**TASK STATEMENT:** Your answer must consist of exactly the lines below, starting with the line with "first_place: [369, 114]" and going on through the line with "first_place: [825, 267]", and nothing else.

[Dataset entries]

***

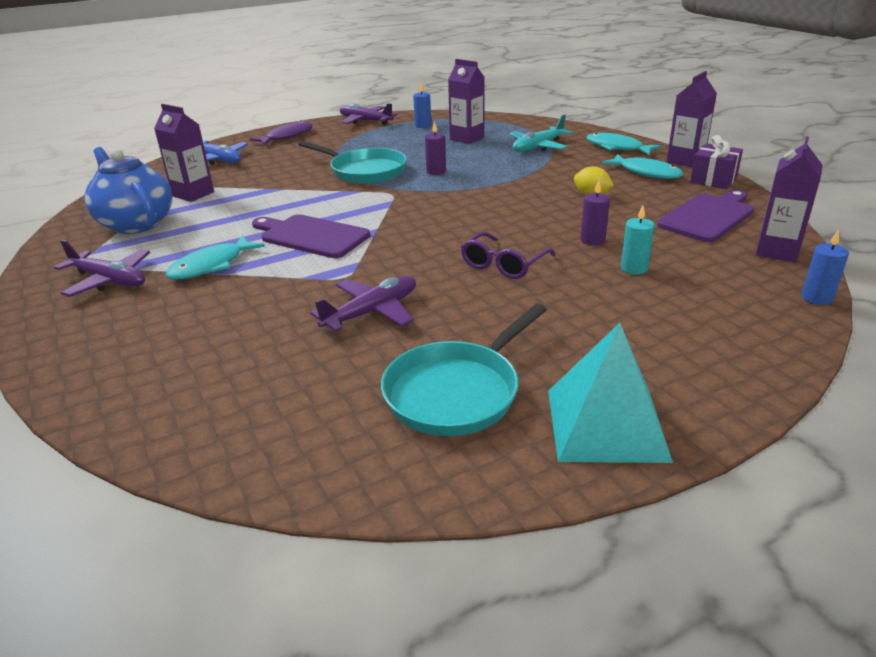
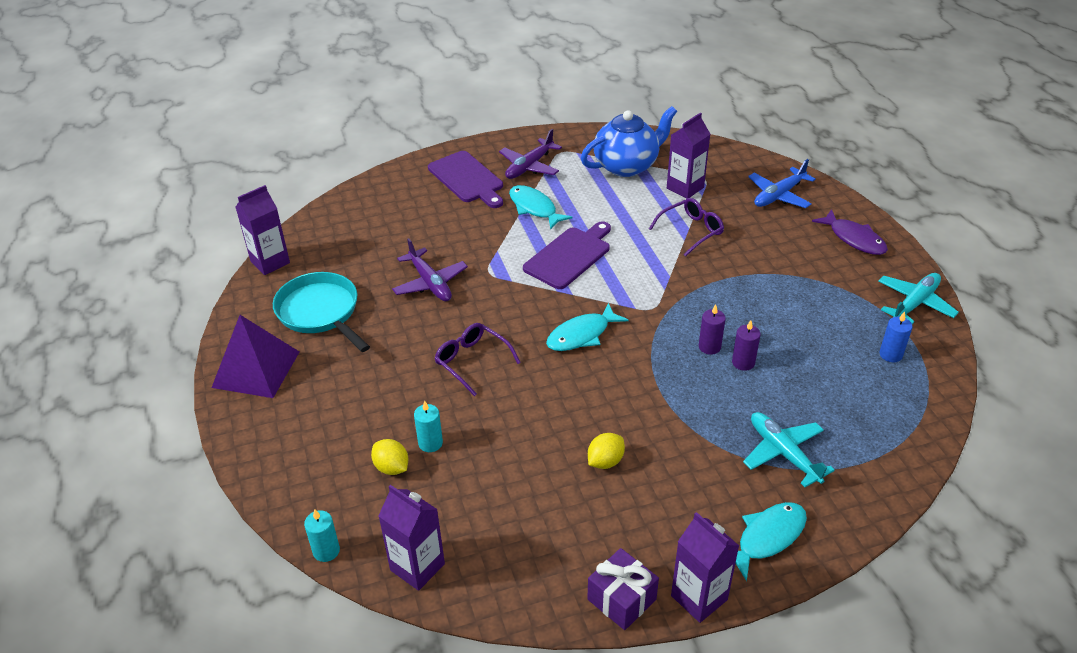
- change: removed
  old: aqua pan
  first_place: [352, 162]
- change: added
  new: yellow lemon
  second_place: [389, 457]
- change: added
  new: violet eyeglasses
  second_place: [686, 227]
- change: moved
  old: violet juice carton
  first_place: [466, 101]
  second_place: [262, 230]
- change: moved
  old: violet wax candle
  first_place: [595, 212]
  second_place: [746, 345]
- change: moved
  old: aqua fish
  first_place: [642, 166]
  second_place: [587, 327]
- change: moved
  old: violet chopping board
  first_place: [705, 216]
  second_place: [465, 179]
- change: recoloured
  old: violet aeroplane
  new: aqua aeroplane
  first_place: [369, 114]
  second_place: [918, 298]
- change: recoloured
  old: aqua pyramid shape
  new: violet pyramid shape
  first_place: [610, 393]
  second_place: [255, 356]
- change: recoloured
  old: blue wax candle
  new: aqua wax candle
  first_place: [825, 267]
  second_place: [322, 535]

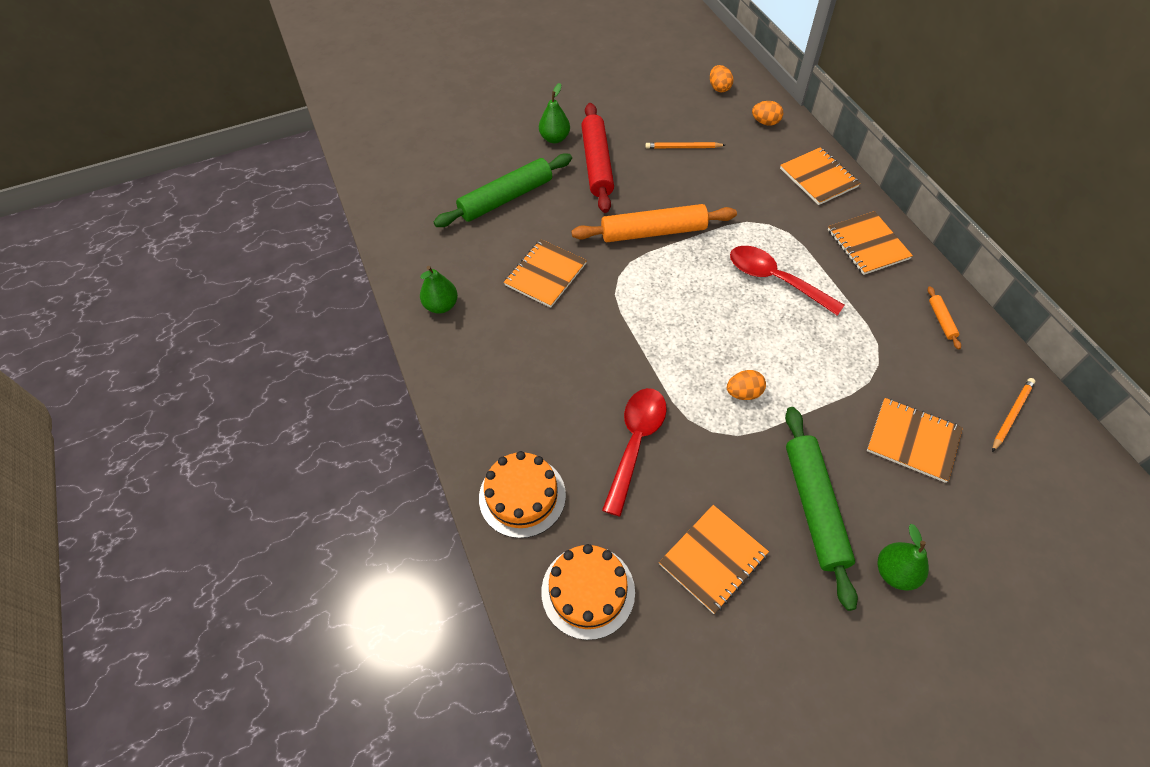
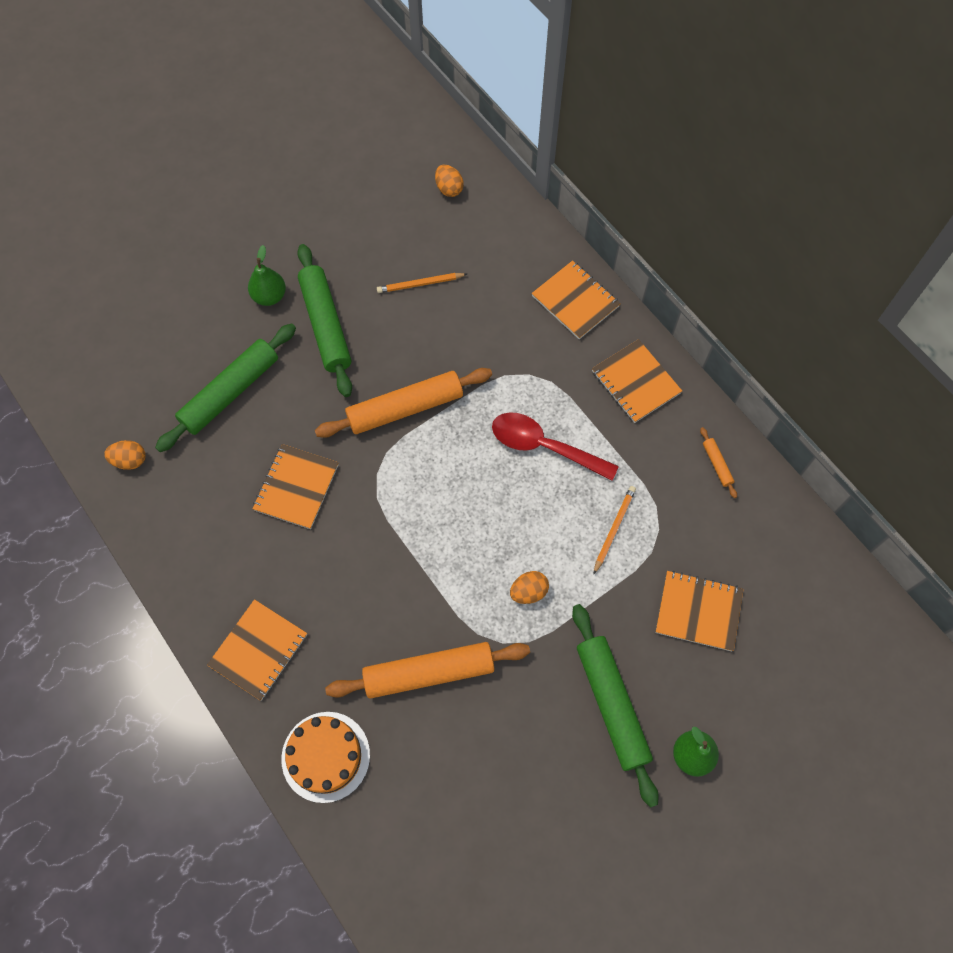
- change: removed
  old: leaf-green pear
  first_place: [439, 290]
- change: removed
  old: orange-coloured layer cake
  first_place: [588, 592]
- change: moved
  old: orange-coloured exercise book
  first_place: [714, 559]
  second_place: [257, 650]
- change: moved
  old: orange-coloured egg
  first_place: [767, 113]
  second_place: [125, 455]
- change: moved
  old: orange-coloured lead pencil
  first_place: [1014, 415]
  second_place: [614, 530]
- change: replaced
  old: scarlet spoon
  new: orange-coloured pastry roller
  first_place: [634, 452]
  second_place: [427, 670]
- change: recoloured
  old: scarlet pastry roller
  new: leaf-green pastry roller
  first_place: [597, 158]
  second_place: [324, 320]

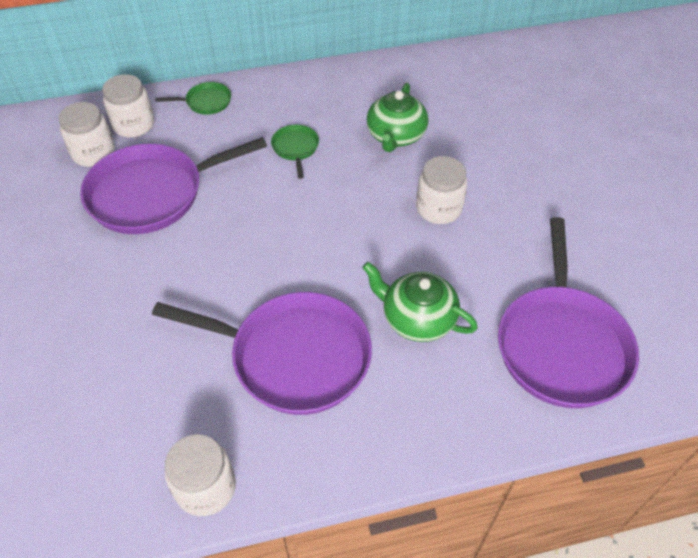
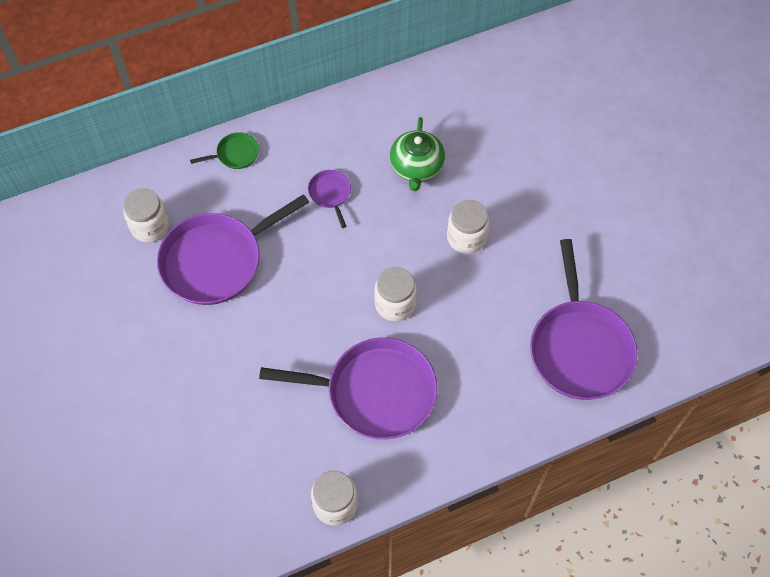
- change: removed
  old: leaf-green teapot
  first_place: [420, 302]
- change: moved
  old: white jam jar
  first_place: [128, 106]
  second_place: [395, 294]
- change: recoloured
  old: leaf-green pan
  new: violet pan
  first_place: [295, 152]
  second_place: [329, 199]

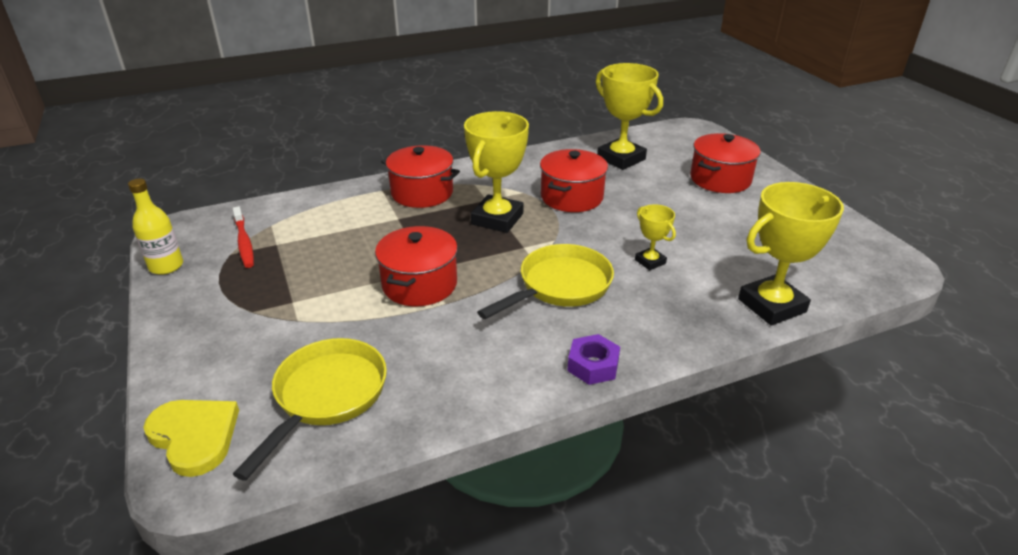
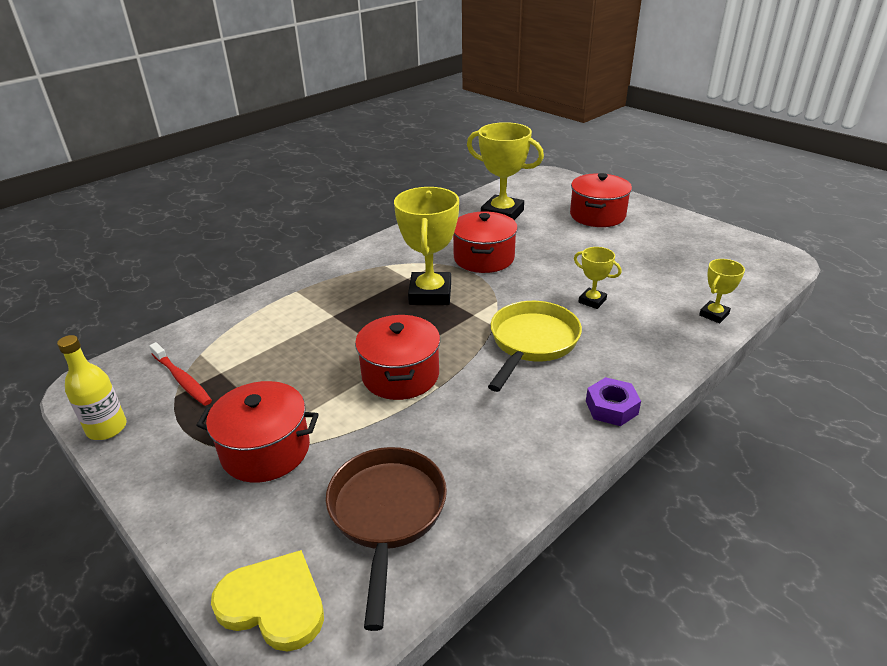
- change: moved
  old: scarlet pot
  first_place: [420, 176]
  second_place: [257, 432]
- change: recoloured
  old: yellow pan
  new: dark brown pan
  first_place: [310, 409]
  second_place: [386, 539]
- change: resized
  old: yellow trophy
  first_place: [791, 253]
  second_place: [722, 291]
  factor: 0.51

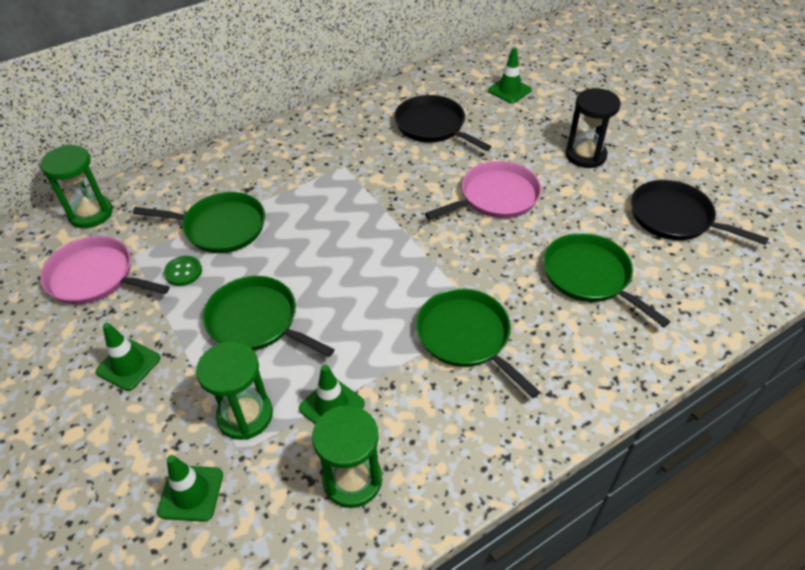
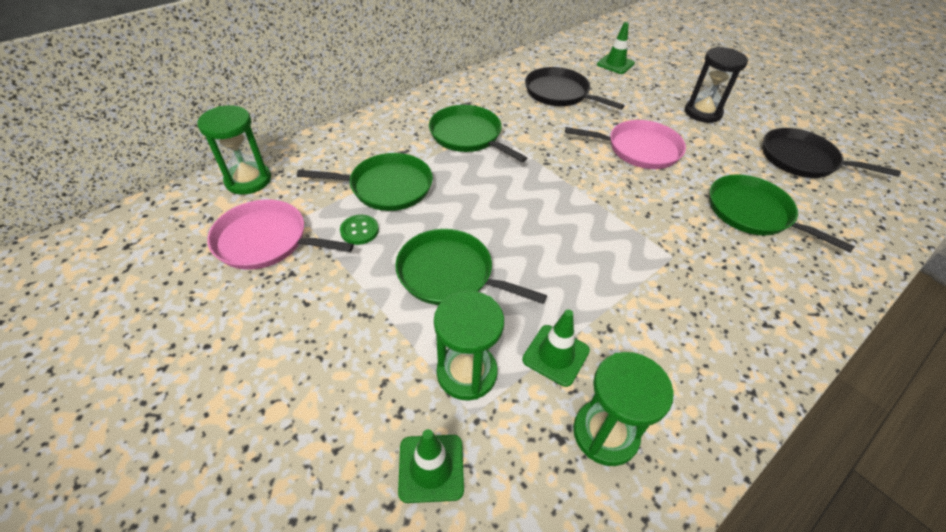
- change: removed
  old: leaf-green traffic cone
  first_place: [128, 357]
- change: moved
  old: leaf-green pan
  first_place: [478, 343]
  second_place: [478, 133]
- change: turned
  old: rosy pan
  first_place: [483, 190]
  second_place: [625, 144]
  degrees: 45

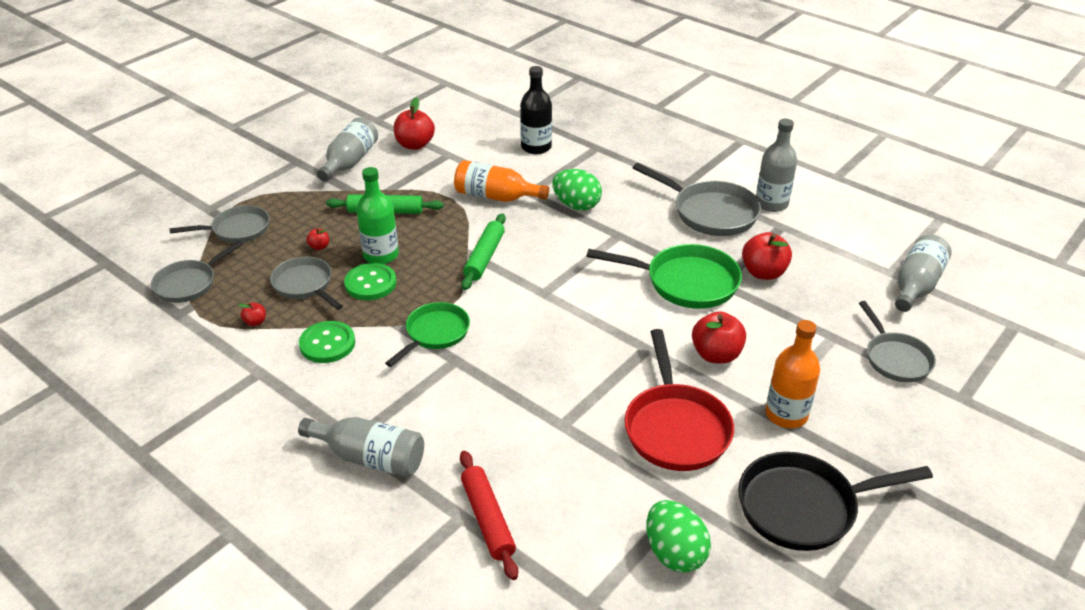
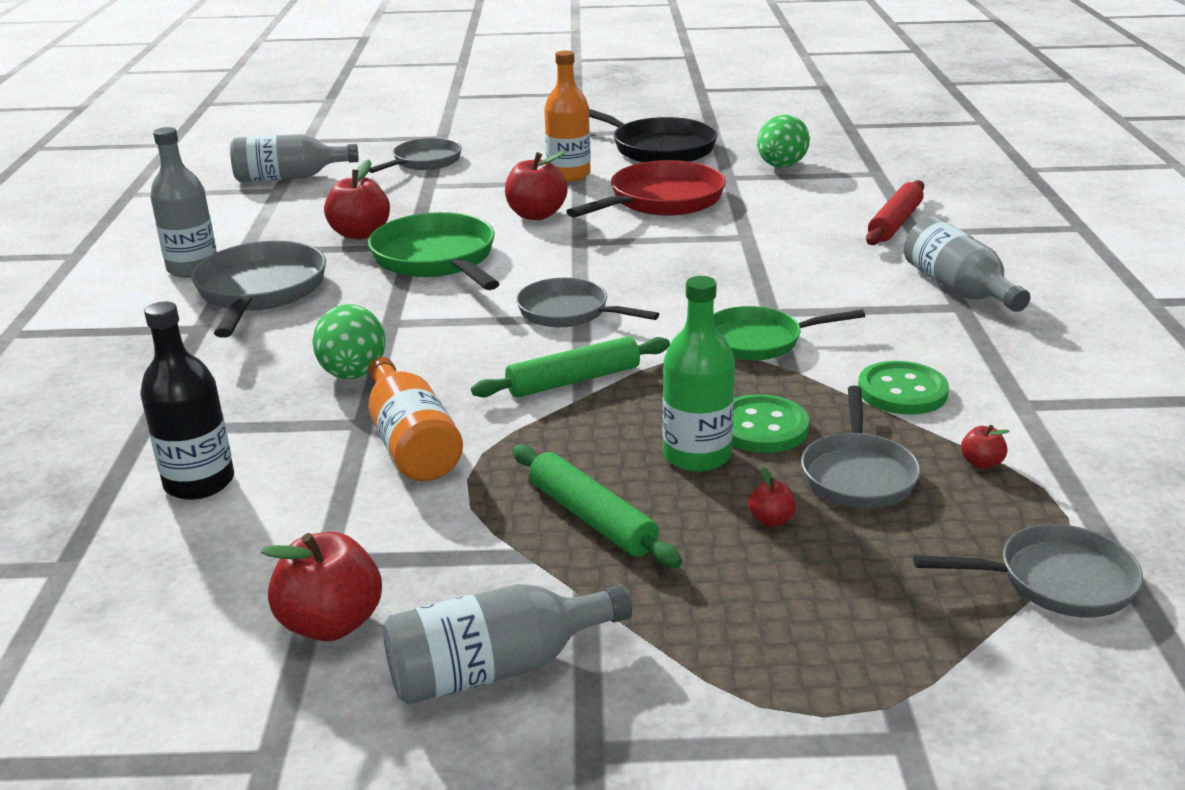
- change: moved
  old: ash-grey pan
  first_place: [220, 224]
  second_place: [587, 303]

***

**EXERCISE ANSWER:**
  first_place: [369, 114]
  second_place: [918, 298]
- change: recoloured
  old: aqua pyramid shape
  new: violet pyramid shape
  first_place: [610, 393]
  second_place: [255, 356]
- change: recoloured
  old: blue wax candle
  new: aqua wax candle
  first_place: [825, 267]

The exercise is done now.